ACTIVITY: Return the lines below that contain "blue".

COLLECTED MATERIAL:

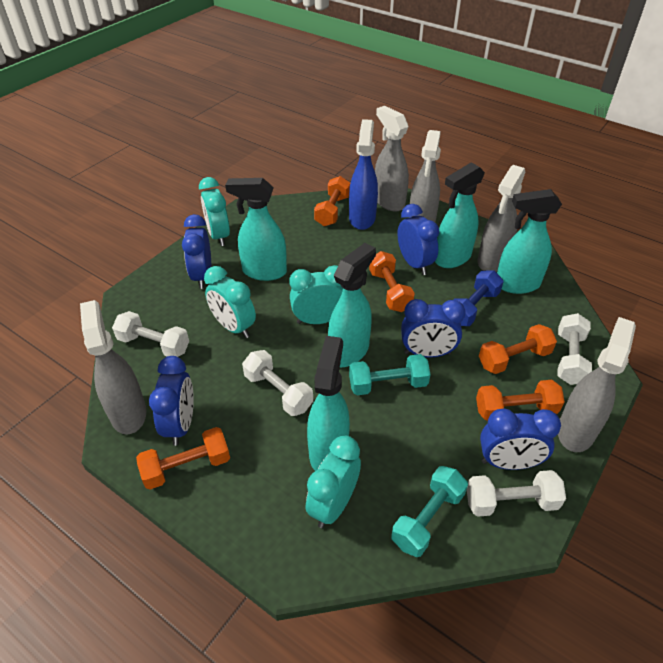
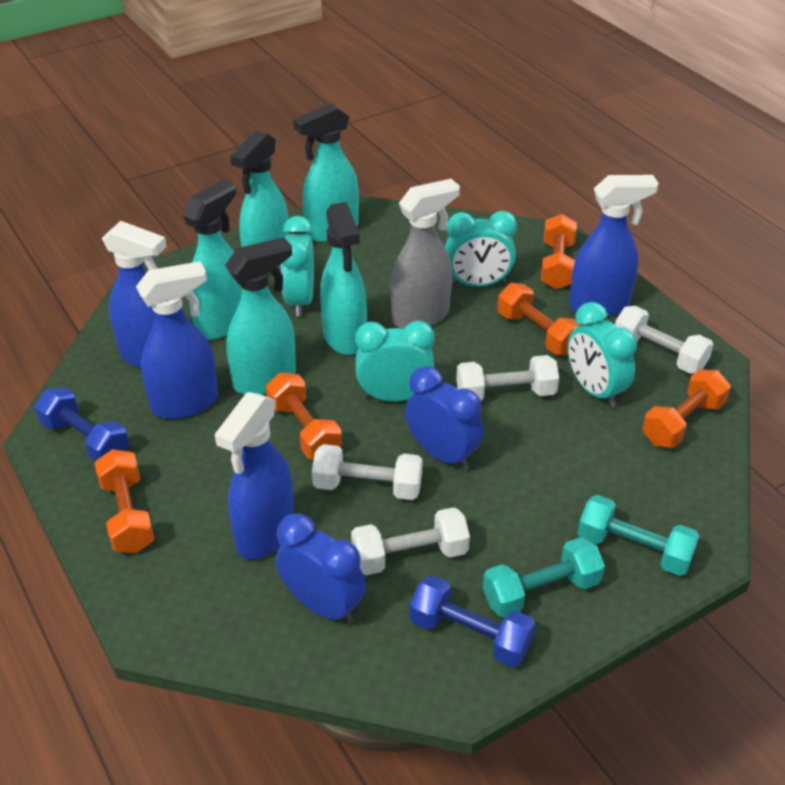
blue clock: 5 -> 2
blue dumbbell: 1 -> 2
blue spray bottle: 1 -> 4
grey spray bottle: 5 -> 1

PROBLEM SOLUTION:
blue clock: 5 -> 2
blue dumbbell: 1 -> 2
blue spray bottle: 1 -> 4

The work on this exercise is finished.